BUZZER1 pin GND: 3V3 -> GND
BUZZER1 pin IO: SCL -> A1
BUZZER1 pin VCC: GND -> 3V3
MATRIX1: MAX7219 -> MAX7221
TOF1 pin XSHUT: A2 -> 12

********************

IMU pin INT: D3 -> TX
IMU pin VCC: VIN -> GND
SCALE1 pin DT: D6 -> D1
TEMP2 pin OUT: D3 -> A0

********************

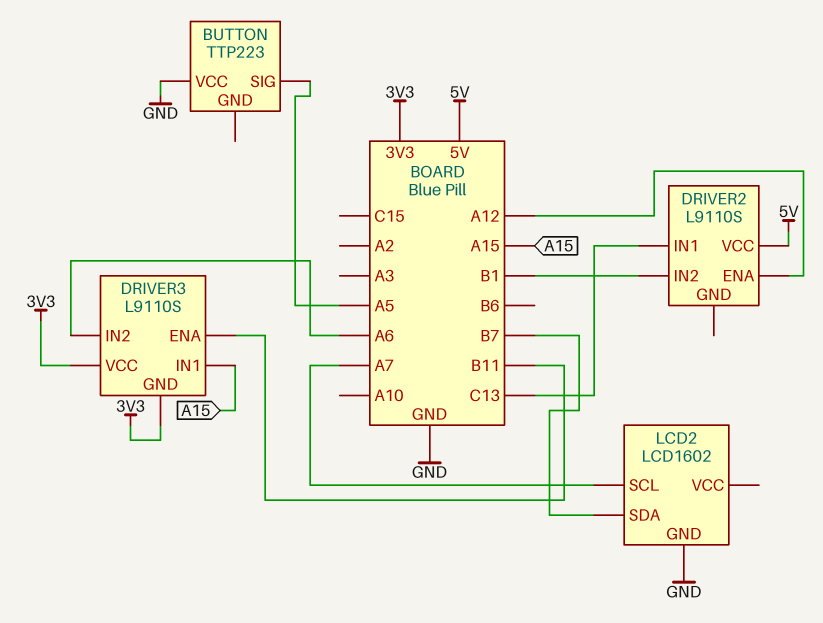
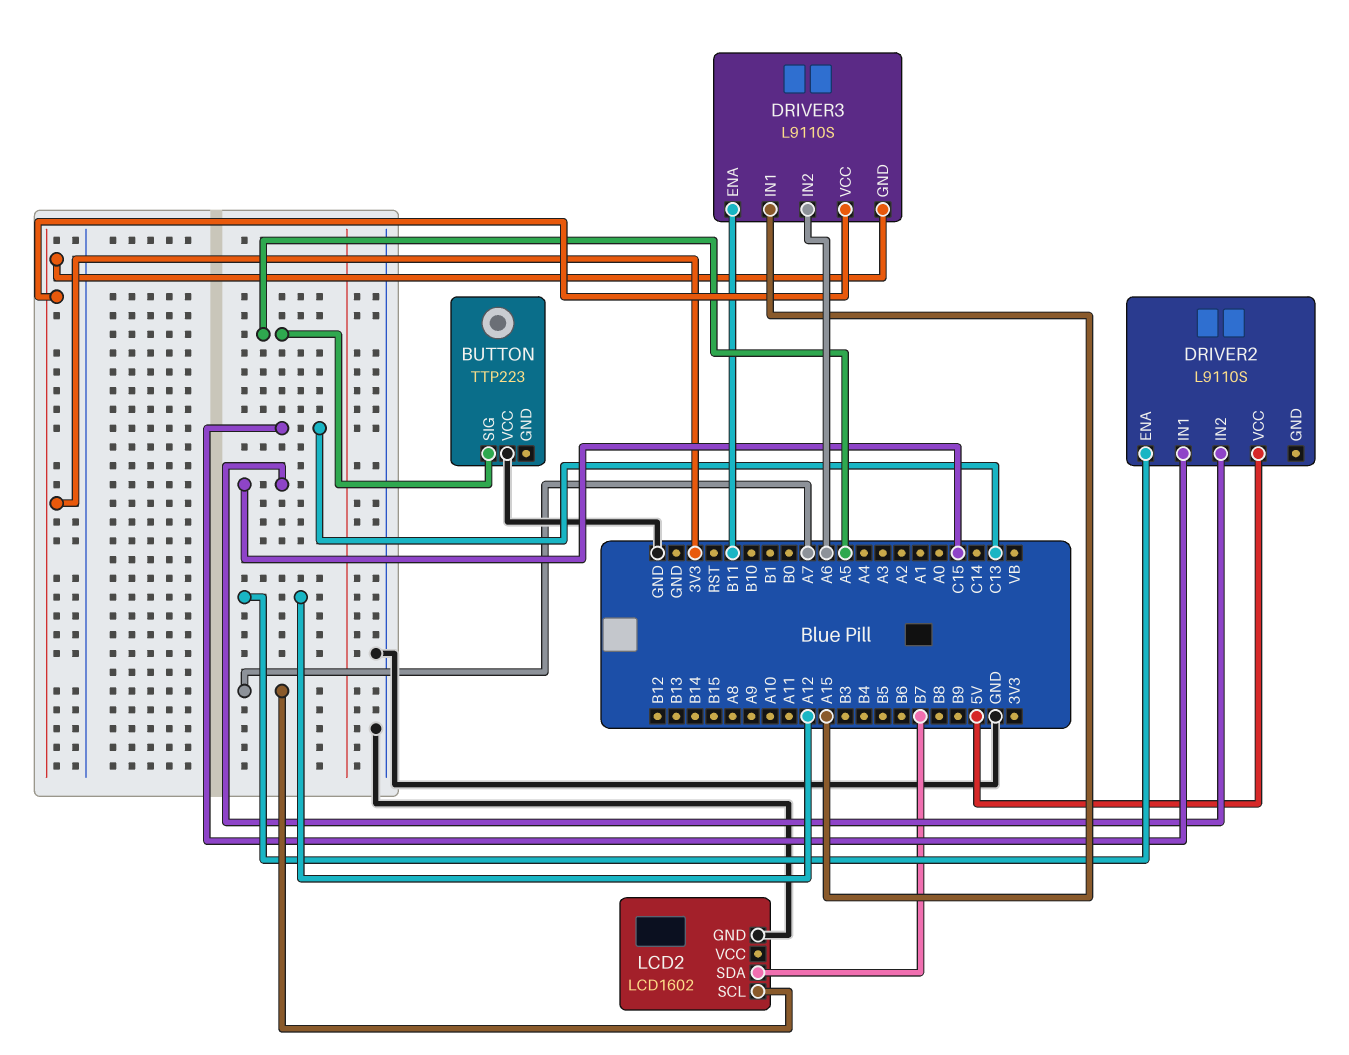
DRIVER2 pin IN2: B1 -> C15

********************

* **Task statement**:
Scan the listing above for the line that has "IMU pin VCC: VIN -> GND", then copy exactly from that line through the line that has "TEMP2 pin OUT: D3 -> A0".

* **Finished task**:
IMU pin VCC: VIN -> GND
SCALE1 pin DT: D6 -> D1
TEMP2 pin OUT: D3 -> A0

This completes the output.